Problem to solve>
Out of the material that follows, write out exactly the lines from the line with "D101: none -> diode 1N4007 (A 0V, K n11)" to the line with "R103: 3.3k (+3V3, n9) -> 3.3k (n9, n17)", both ends included, and no others.

Extracted information>
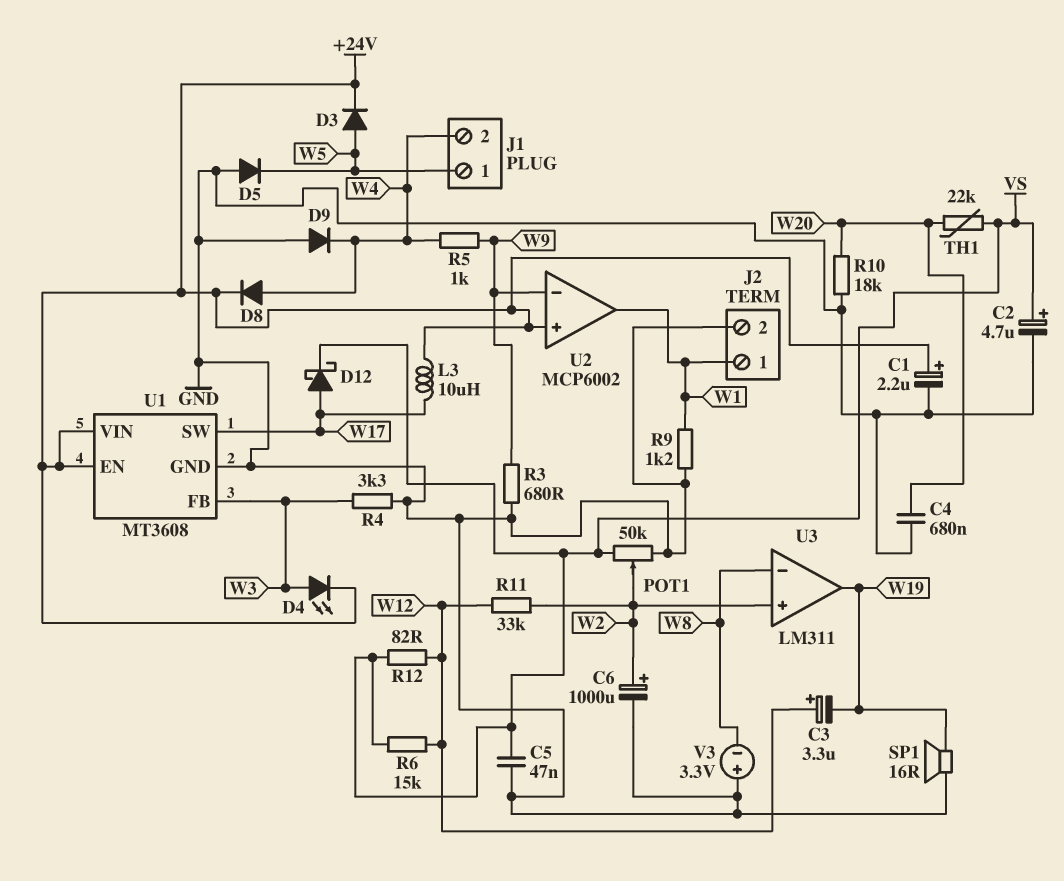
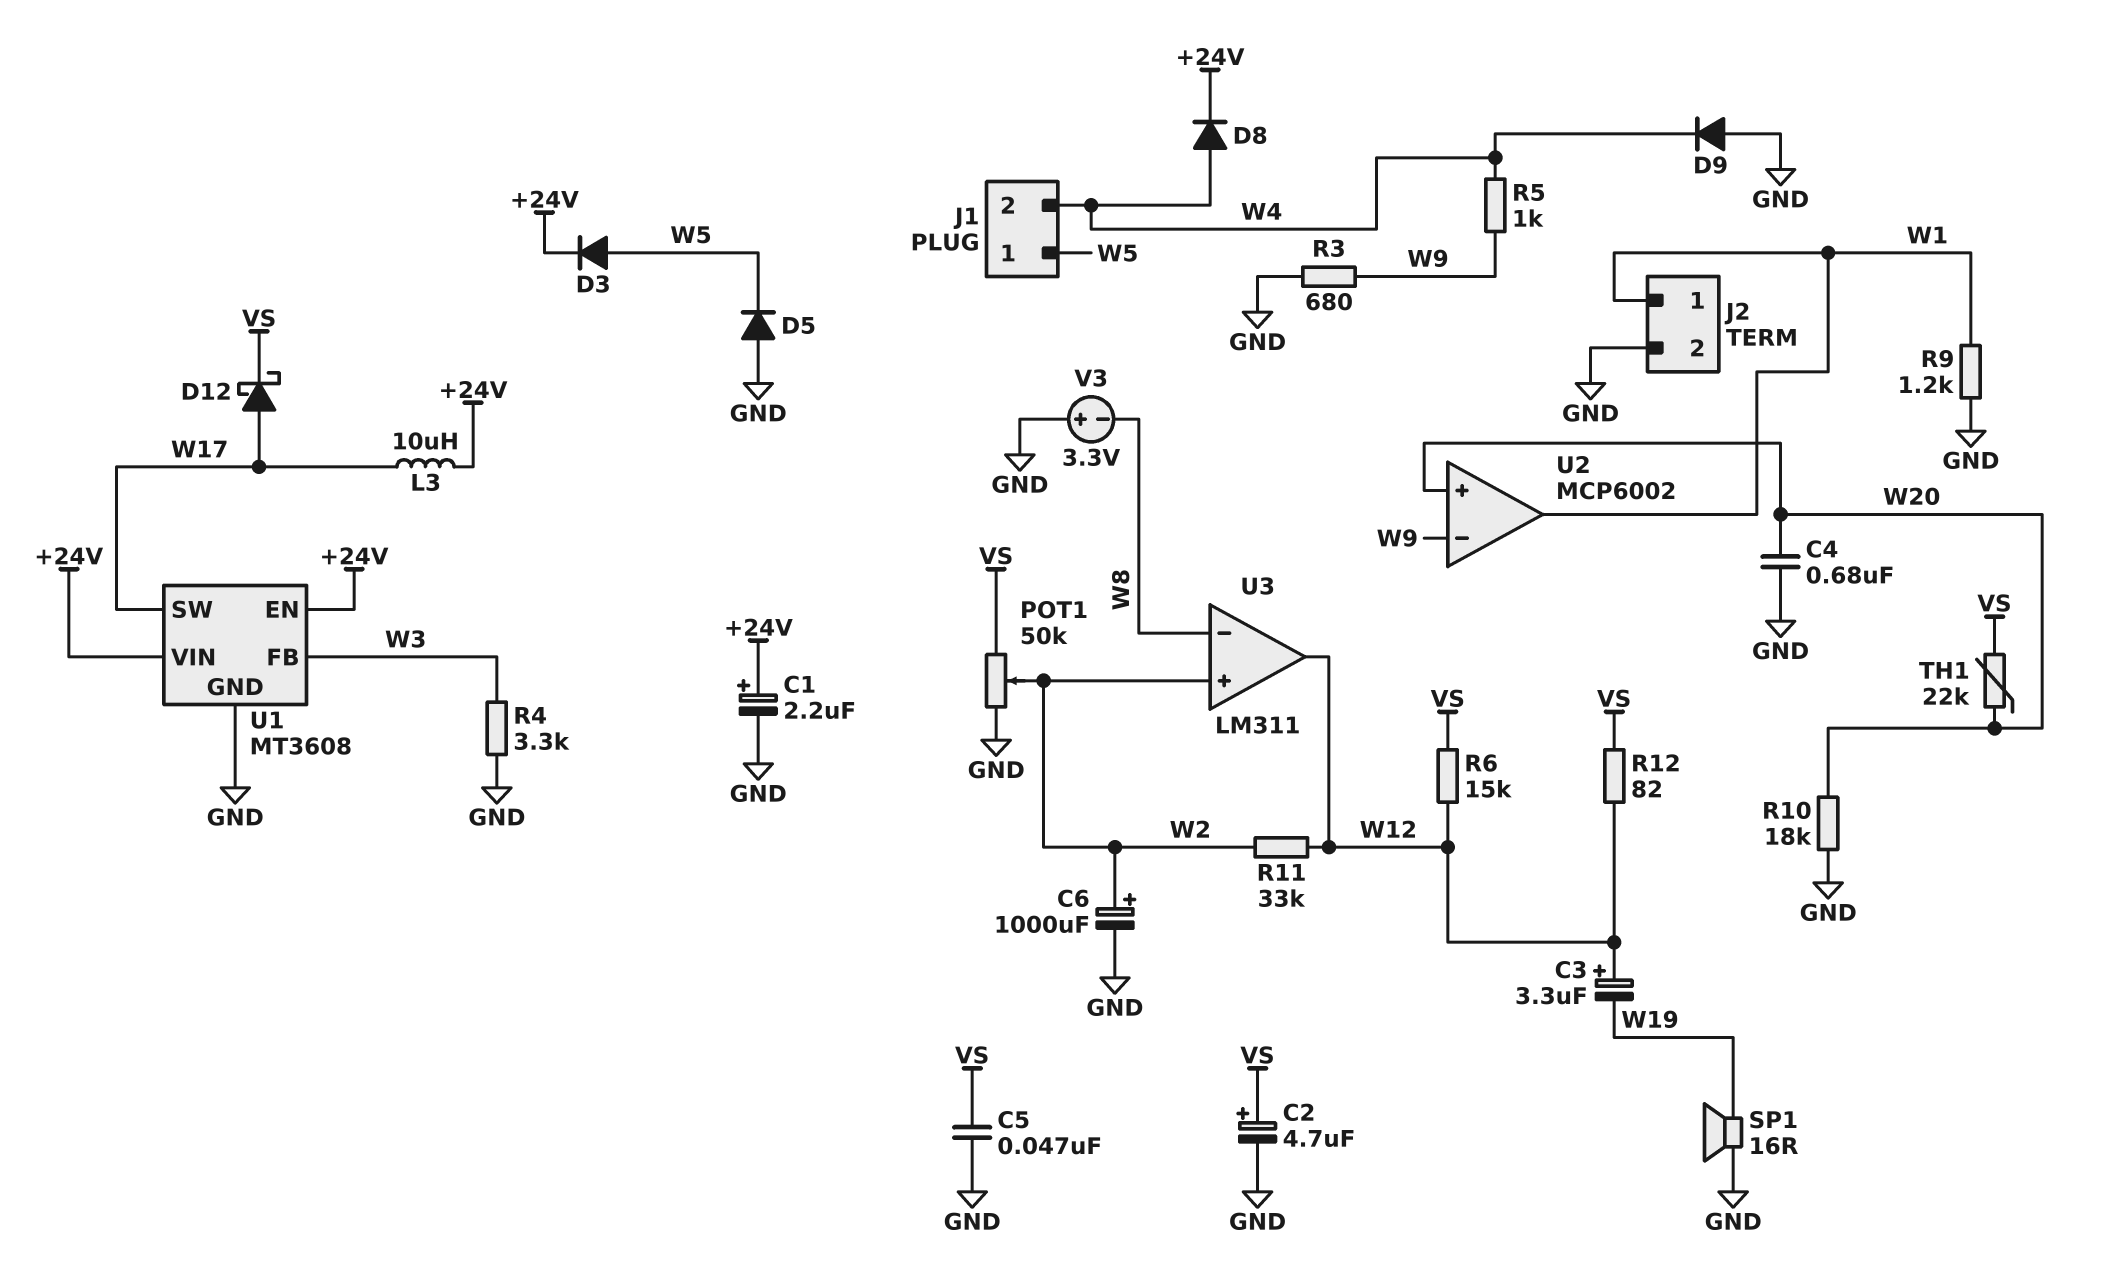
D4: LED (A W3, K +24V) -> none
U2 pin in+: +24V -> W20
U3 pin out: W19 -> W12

* * *

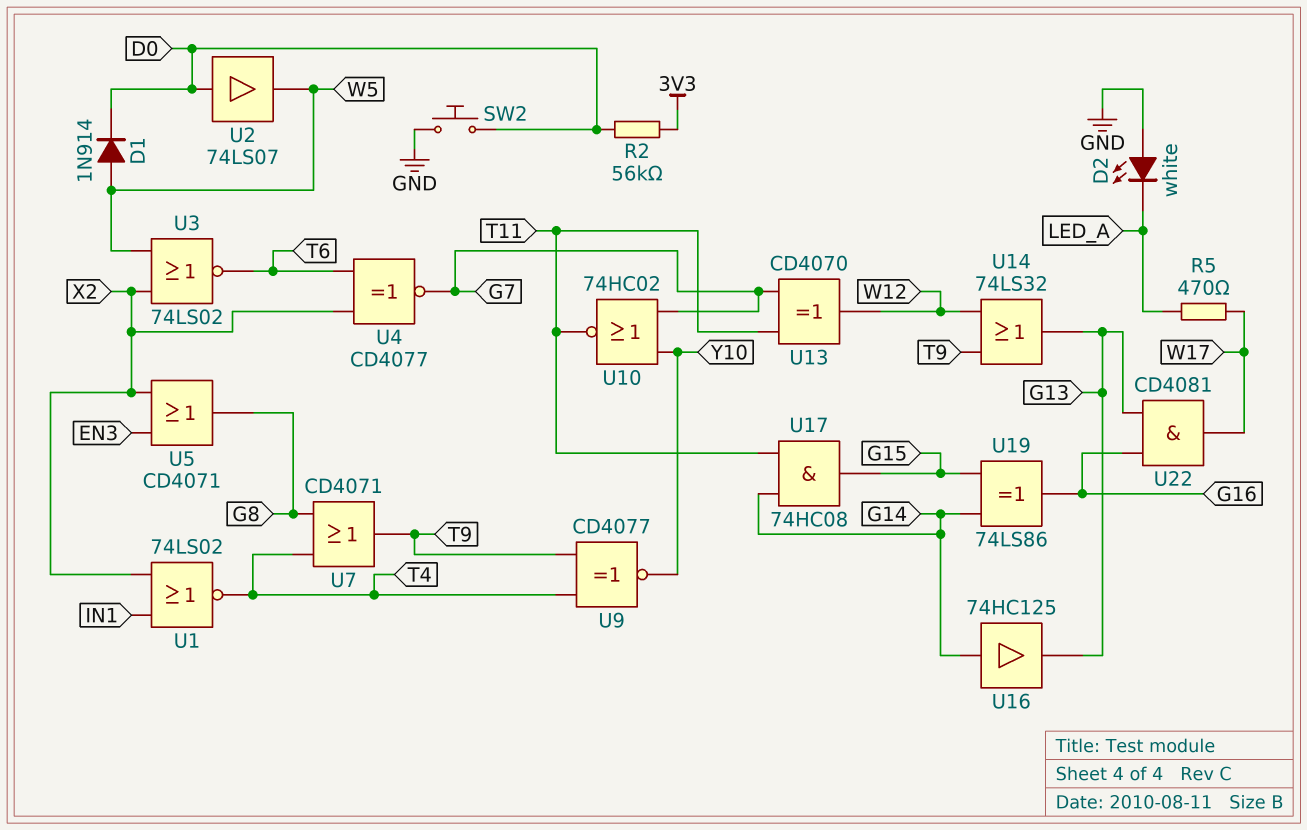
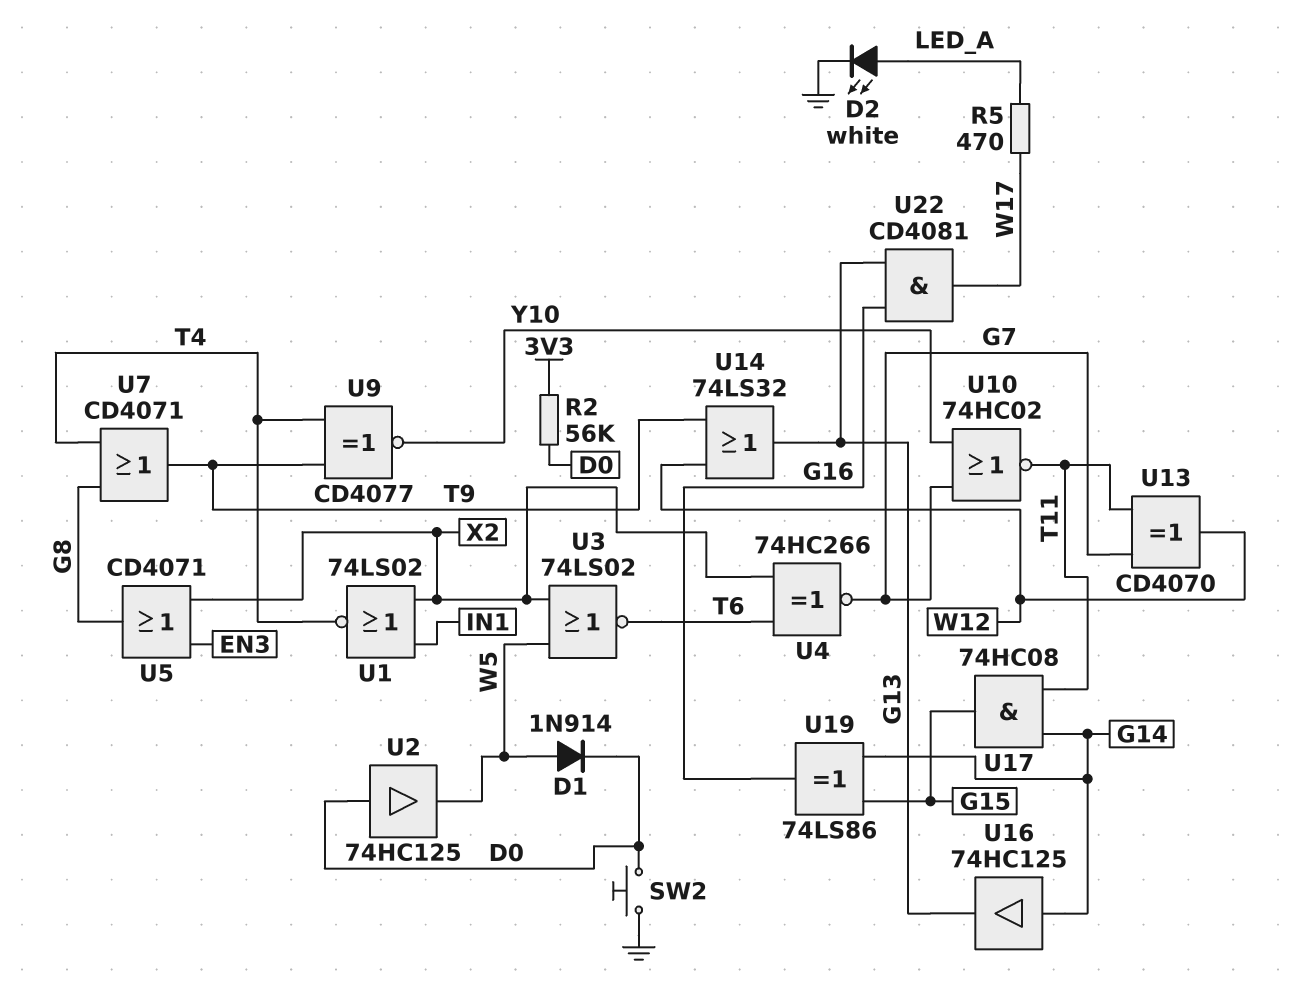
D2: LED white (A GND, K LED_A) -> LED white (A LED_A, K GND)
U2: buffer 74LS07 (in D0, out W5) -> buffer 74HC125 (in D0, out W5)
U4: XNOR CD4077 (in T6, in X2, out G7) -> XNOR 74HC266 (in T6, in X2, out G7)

---

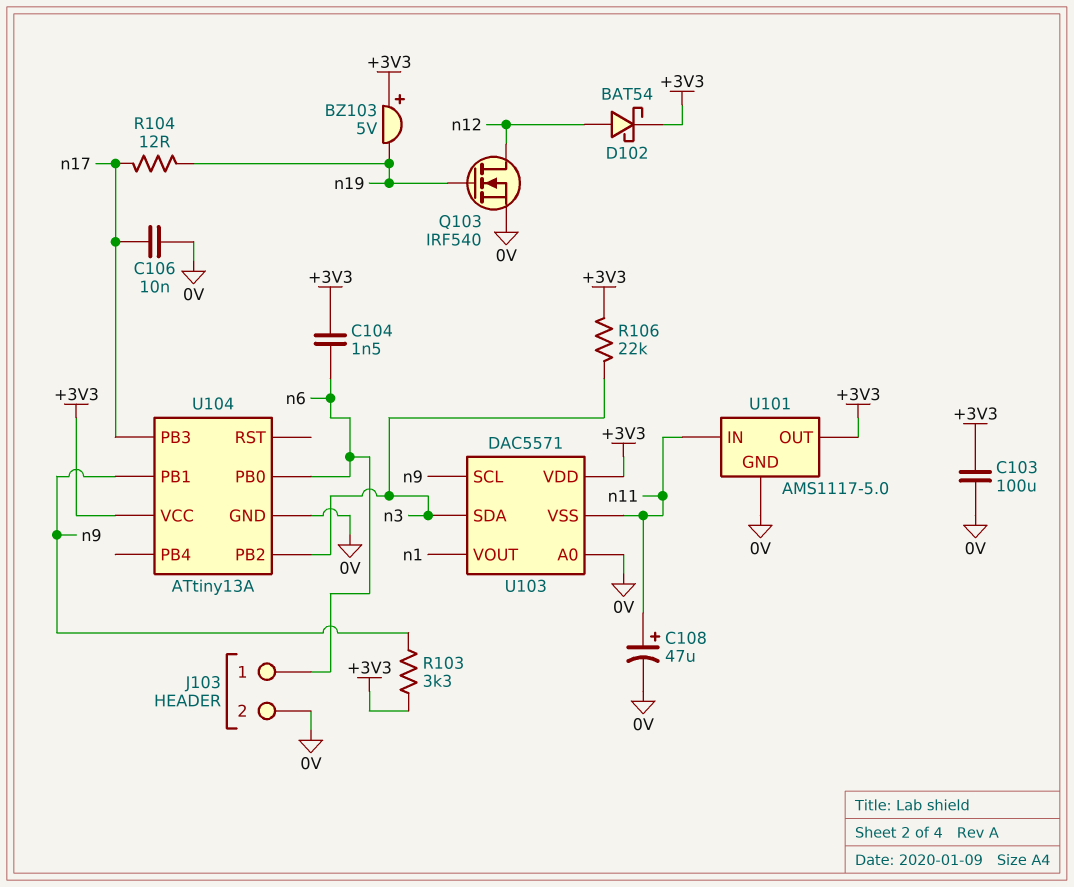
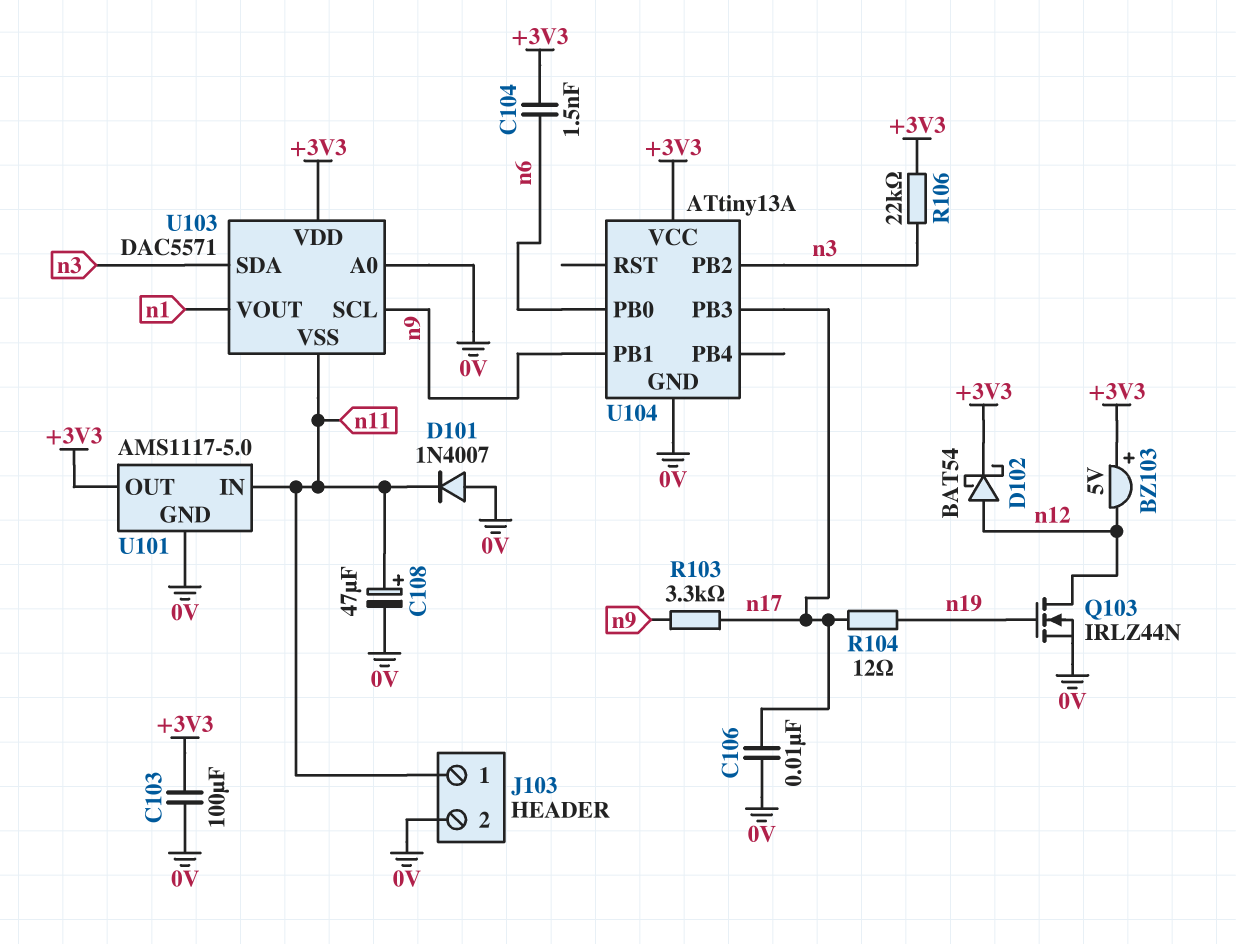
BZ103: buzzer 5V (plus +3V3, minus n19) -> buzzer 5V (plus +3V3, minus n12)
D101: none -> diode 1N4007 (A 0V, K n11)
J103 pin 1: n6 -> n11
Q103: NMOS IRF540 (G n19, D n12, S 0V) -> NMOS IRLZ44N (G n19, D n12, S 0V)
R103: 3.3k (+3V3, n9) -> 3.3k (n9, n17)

Task response>
D101: none -> diode 1N4007 (A 0V, K n11)
J103 pin 1: n6 -> n11
Q103: NMOS IRF540 (G n19, D n12, S 0V) -> NMOS IRLZ44N (G n19, D n12, S 0V)
R103: 3.3k (+3V3, n9) -> 3.3k (n9, n17)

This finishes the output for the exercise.